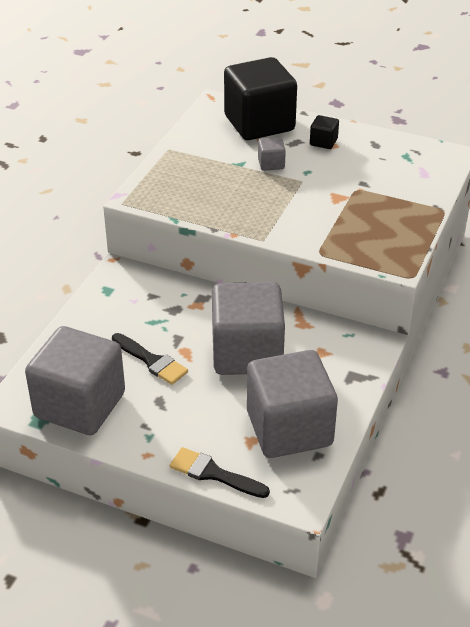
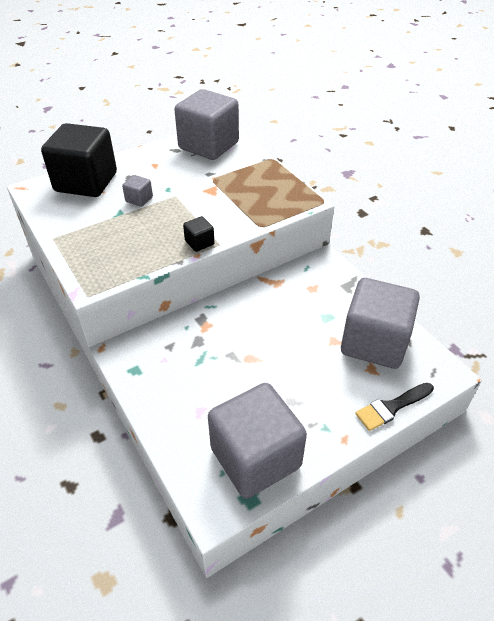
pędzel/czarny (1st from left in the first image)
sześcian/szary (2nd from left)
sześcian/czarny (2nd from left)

****************************************

**PROBLEM STATEMENT**
Write the material out again word for word and omit any images.

**EXERCISE OUTPUT**
pędzel/czarny (1st from left in the first image)
sześcian/szary (2nd from left)
sześcian/czarny (2nd from left)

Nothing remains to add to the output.